* Start SOURCE RECORDS *

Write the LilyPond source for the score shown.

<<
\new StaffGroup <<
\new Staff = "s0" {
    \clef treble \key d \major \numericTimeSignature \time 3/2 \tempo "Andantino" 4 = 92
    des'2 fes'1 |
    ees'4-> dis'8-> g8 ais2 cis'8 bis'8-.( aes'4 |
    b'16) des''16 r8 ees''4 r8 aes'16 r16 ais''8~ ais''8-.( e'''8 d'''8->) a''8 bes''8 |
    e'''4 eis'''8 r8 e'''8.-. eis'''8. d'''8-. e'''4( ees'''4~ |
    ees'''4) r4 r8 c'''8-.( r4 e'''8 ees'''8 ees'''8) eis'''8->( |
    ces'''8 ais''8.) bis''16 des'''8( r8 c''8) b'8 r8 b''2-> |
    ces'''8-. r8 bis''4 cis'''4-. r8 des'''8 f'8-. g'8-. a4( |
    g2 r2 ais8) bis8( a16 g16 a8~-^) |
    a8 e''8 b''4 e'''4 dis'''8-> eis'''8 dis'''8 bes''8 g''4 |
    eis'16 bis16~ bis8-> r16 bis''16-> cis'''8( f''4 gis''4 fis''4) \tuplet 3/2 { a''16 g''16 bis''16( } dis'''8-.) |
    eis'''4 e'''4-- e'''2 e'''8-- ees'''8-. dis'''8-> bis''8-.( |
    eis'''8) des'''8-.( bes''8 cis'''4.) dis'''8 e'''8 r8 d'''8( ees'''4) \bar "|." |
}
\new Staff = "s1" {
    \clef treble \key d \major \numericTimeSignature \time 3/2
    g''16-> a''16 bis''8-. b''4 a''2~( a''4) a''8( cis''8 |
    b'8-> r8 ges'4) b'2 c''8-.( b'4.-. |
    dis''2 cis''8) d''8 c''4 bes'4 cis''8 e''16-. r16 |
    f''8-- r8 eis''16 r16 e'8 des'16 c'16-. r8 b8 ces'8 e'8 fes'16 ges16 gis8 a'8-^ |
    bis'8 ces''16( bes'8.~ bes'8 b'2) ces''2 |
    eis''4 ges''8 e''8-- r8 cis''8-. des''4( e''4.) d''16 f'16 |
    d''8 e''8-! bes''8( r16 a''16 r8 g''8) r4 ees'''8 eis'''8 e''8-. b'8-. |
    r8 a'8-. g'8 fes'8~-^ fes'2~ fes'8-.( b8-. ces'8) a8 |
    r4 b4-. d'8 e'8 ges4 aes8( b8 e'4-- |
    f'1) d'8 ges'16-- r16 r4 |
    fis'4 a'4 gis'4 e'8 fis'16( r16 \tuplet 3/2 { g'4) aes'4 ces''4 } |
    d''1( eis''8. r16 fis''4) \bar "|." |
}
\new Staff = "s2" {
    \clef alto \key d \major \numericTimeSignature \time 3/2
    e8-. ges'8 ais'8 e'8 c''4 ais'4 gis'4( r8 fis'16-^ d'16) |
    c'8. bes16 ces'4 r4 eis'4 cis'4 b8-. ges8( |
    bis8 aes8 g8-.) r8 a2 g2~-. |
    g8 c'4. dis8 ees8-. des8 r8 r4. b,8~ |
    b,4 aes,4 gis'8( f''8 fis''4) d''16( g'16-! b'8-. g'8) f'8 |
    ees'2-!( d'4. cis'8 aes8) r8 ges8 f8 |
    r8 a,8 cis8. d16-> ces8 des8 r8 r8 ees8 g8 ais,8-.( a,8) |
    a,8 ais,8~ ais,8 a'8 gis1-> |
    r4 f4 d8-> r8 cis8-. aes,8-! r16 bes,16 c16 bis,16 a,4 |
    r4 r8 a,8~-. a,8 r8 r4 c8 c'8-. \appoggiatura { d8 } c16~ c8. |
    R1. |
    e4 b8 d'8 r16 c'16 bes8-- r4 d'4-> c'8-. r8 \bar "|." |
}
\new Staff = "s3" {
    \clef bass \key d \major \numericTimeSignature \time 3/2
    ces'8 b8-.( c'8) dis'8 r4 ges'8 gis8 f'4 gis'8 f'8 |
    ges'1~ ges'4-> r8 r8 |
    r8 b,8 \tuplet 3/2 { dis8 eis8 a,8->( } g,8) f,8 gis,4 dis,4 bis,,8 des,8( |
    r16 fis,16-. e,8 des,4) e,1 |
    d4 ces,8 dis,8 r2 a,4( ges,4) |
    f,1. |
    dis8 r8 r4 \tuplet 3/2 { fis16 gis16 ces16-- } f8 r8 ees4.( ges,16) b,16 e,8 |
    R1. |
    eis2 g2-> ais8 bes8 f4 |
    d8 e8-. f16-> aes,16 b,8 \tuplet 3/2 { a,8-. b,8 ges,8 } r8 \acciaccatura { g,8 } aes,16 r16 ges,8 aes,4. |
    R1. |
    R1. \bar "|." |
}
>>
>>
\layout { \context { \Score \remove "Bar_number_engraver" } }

* End SOURCE RECORDS *

*SET PROBLEM:*
Which lines in the data above contain the string "time"? Collect all of them, treating uppercase and lowercase as distinct.

*OUTPUT OF THE EXERCISE:*
    \clef treble \key d \major \numericTimeSignature \time 3/2 \tempo "Andantino" 4 = 92
    \clef treble \key d \major \numericTimeSignature \time 3/2
    \clef alto \key d \major \numericTimeSignature \time 3/2
    \clef bass \key d \major \numericTimeSignature \time 3/2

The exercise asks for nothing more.